- _Task statement_:
With the pictures left out, please return exactly the line holding "The flask/leaf-green at [599 248] appeared." and each following line until the entries end.
── Given data
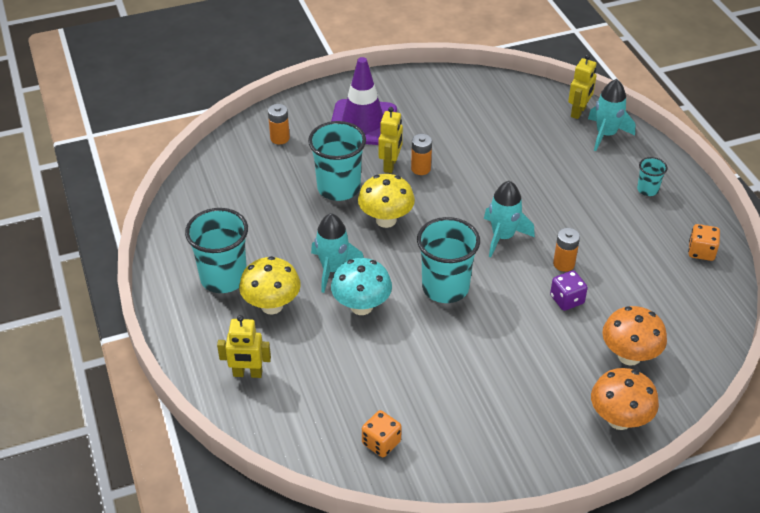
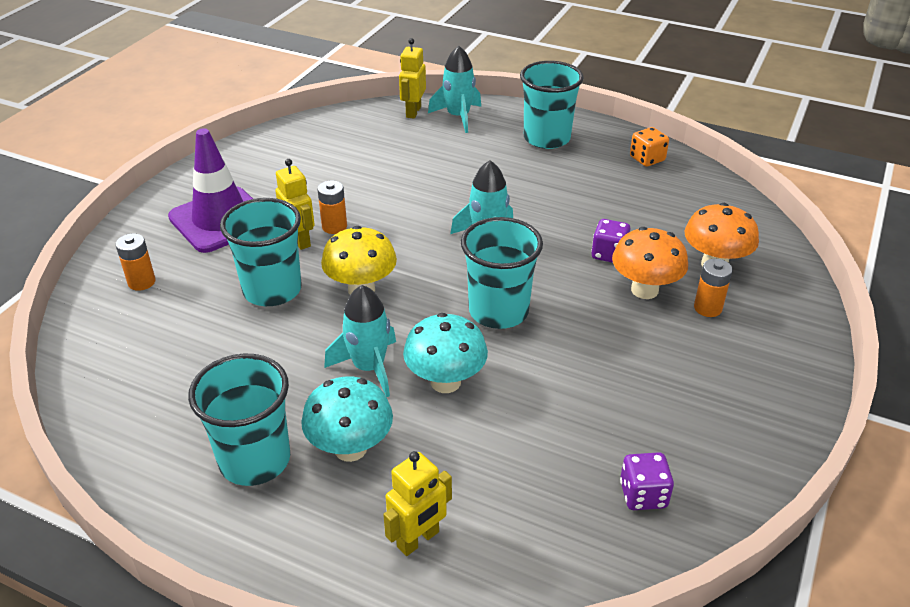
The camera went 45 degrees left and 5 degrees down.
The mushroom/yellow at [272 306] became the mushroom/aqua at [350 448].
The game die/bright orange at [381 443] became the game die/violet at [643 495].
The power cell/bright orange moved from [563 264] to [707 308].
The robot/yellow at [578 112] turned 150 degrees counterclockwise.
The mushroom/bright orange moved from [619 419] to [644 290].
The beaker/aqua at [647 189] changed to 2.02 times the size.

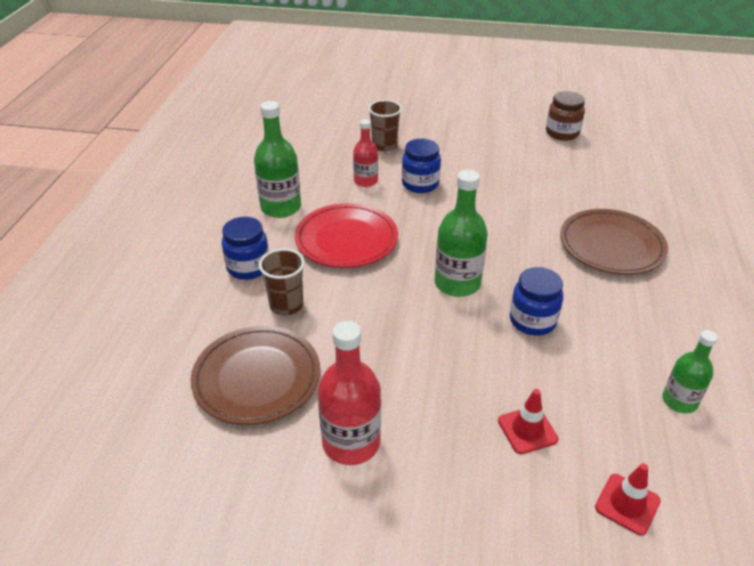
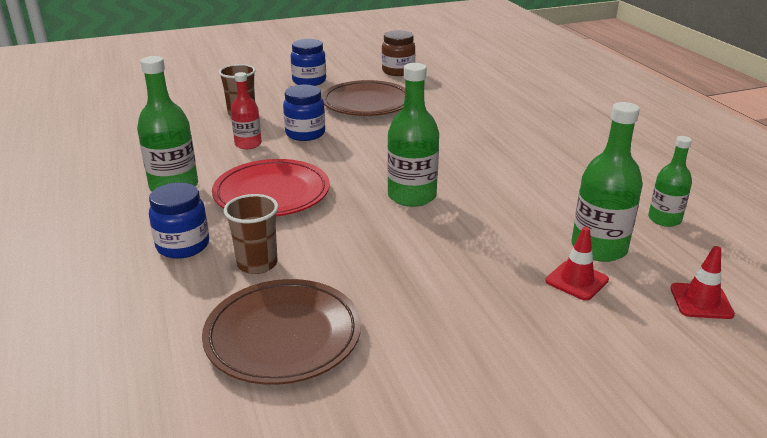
The camera went 30 degrees left and 10 degrees down.
The flask/scarlet at [351 442] disappeared.
The jar/cobalt moved from [532 321] to [309 81].
The dinner plate/dark brown moved from [611 246] to [367 103].
The flask/leaf-green at [599 248] appeared.

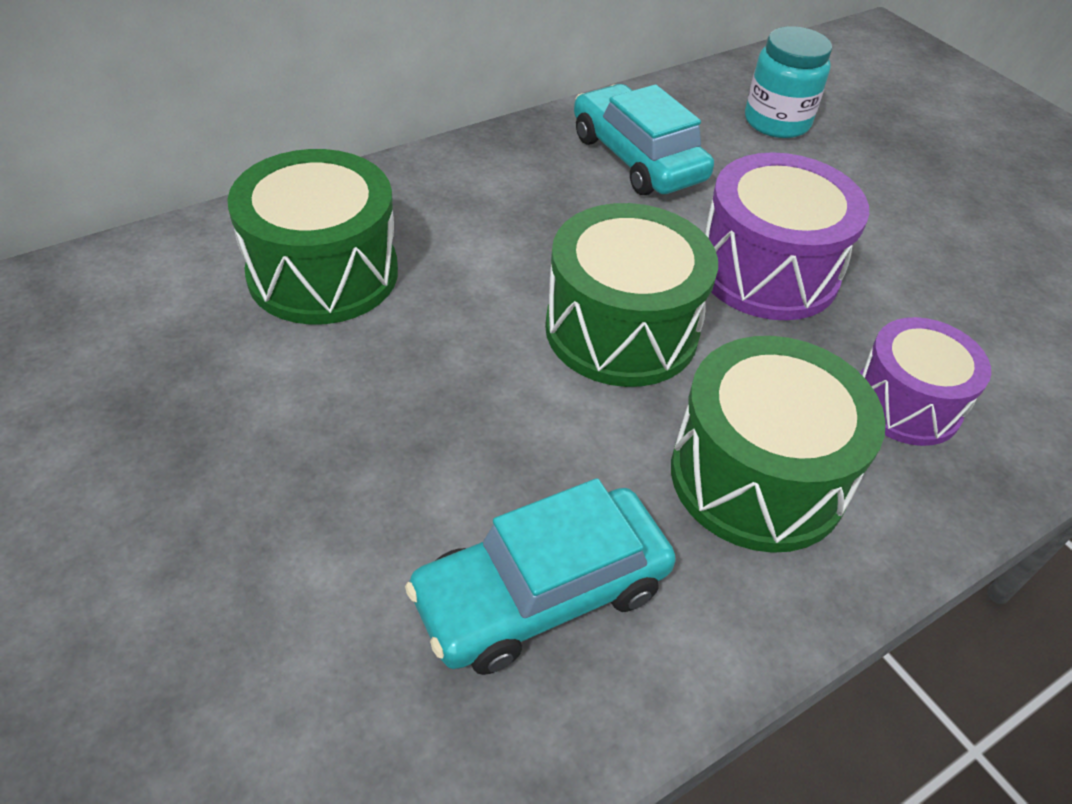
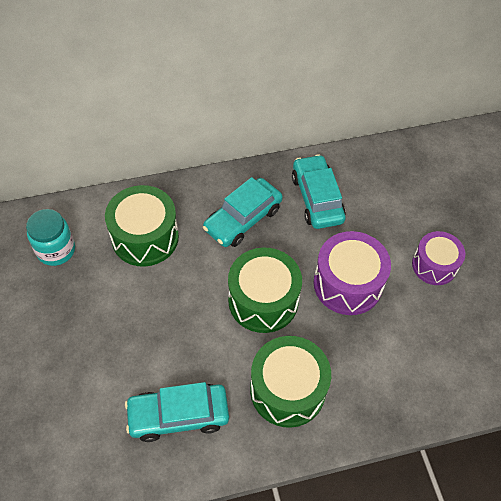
The camera went 20 degrees right and 10 degrees up.
The jar/aqua moved from [776 122] to [56 250].
The snare drum/violet moved from [906 403] to [434 265].
The car/aqua at [243 219] appeared.

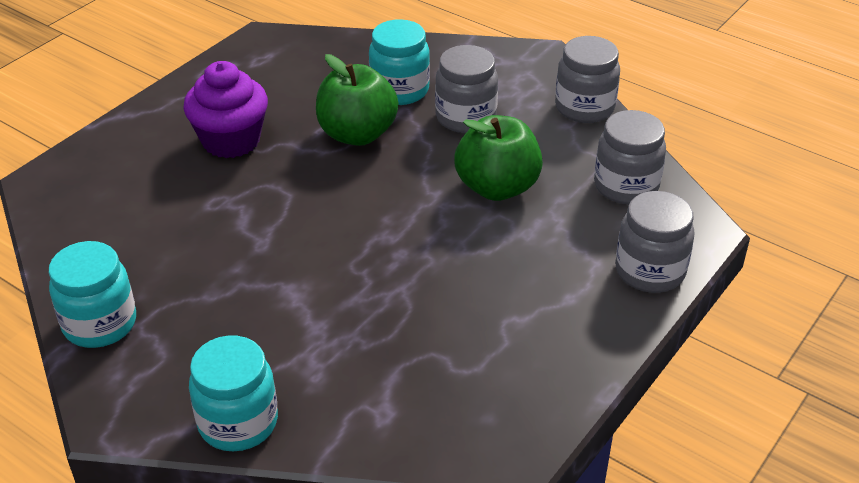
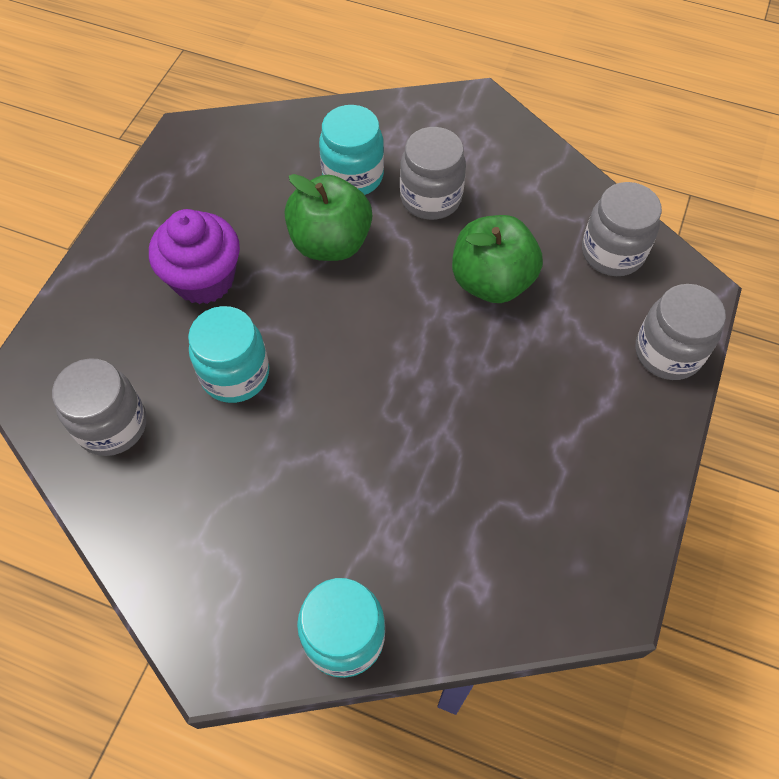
The camera went 15 degrees left and 20 degrees up.
The jar/aqua moved from [100 324] to [235 374].
The jar/gray moved from [584 107] to [112 425].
────
- _Task solution_:
The flask/leaf-green at [599 248] appeared.

The camera went 20 degrees right and 10 degrees up.
The jar/aqua moved from [776 122] to [56 250].
The snare drum/violet moved from [906 403] to [434 265].
The car/aqua at [243 219] appeared.

The camera went 15 degrees left and 20 degrees up.
The jar/aqua moved from [100 324] to [235 374].
The jar/gray moved from [584 107] to [112 425].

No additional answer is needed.